[THE DATA — start]
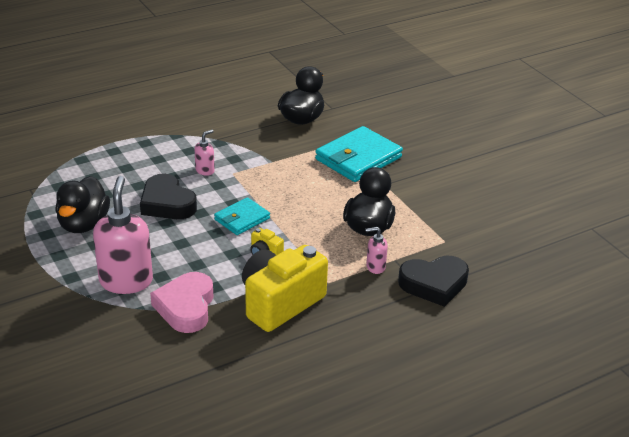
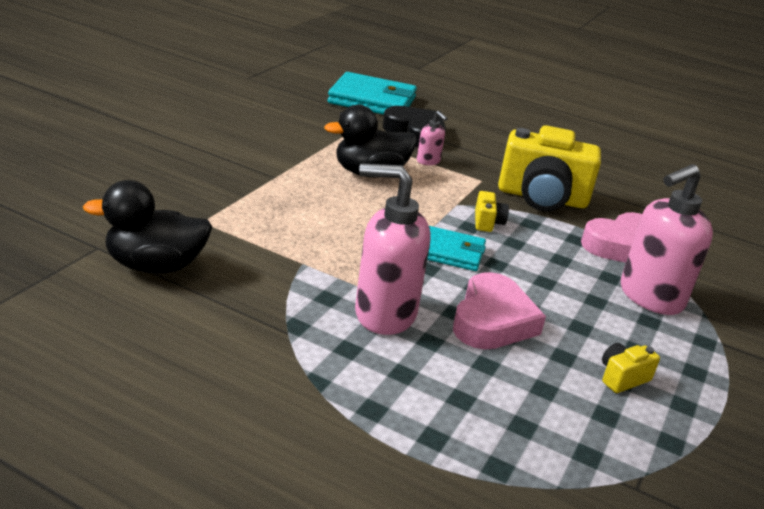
camera: 125 degrees left, 5 degrees down
(84, 224) = (622, 378): black duck -> yellow camera
(167, 203) = (492, 320): black heart -> pink heart
(205, 170) = (384, 314): pink soap dispenser -> pink soap dispenser, size x2.15
(358, 158) = (232, 201): turquoise wallet -> turquoise wallet (372, 100)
[THE DATA — finish]
Return the records above verbatim, leaving out images.

camera: 125 degrees left, 5 degrees down
(84, 224) = (622, 378): black duck -> yellow camera
(167, 203) = (492, 320): black heart -> pink heart
(205, 170) = (384, 314): pink soap dispenser -> pink soap dispenser, size x2.15
(358, 158) = (232, 201): turquoise wallet -> turquoise wallet (372, 100)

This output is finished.